• [PROMPT]:
Go through the material underneath and show every line where the string "none" occurs.

• [DATA LISTING]:
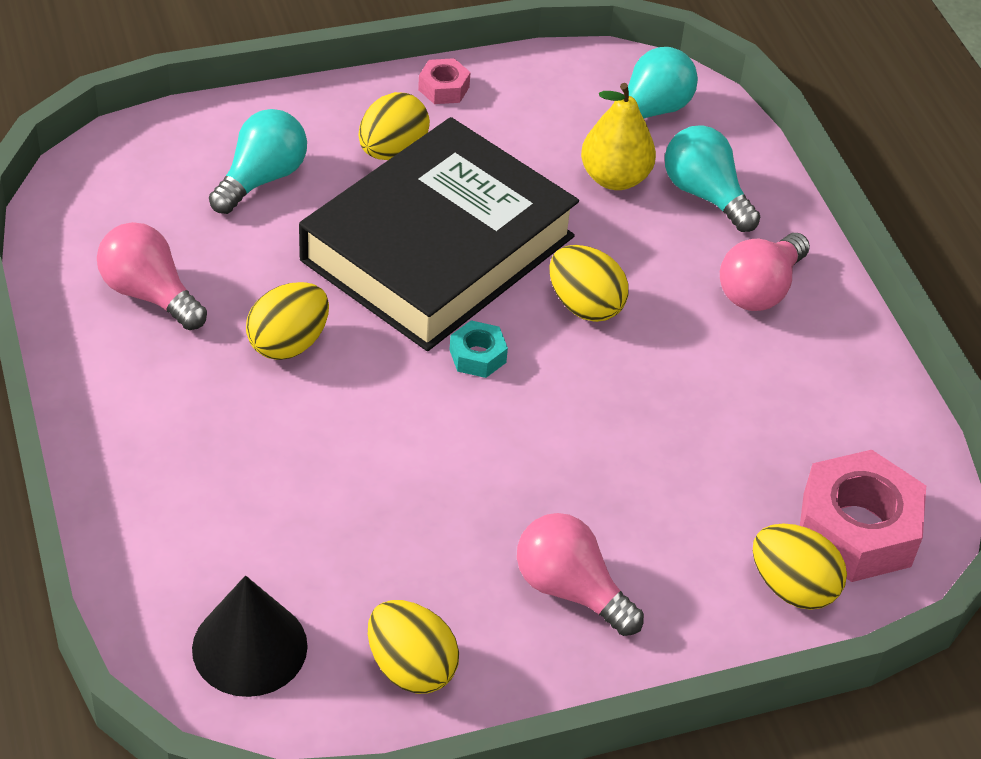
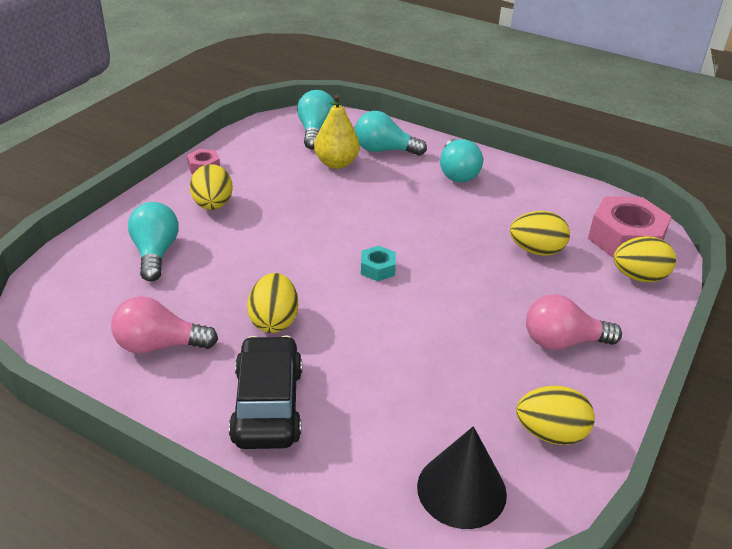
camera: 40 degrees left, 10 degrees down
(176, 430) = (267, 405): none -> black car
(437, 248) = (293, 234): black book -> none
(585, 305) = (395, 219): yellow egg -> yellow egg (536, 251)
(760, 289) = (457, 173): pink light bulb -> turquoise light bulb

• [FINAL ANSWER]:
(176, 430) = (267, 405): none -> black car
(437, 248) = (293, 234): black book -> none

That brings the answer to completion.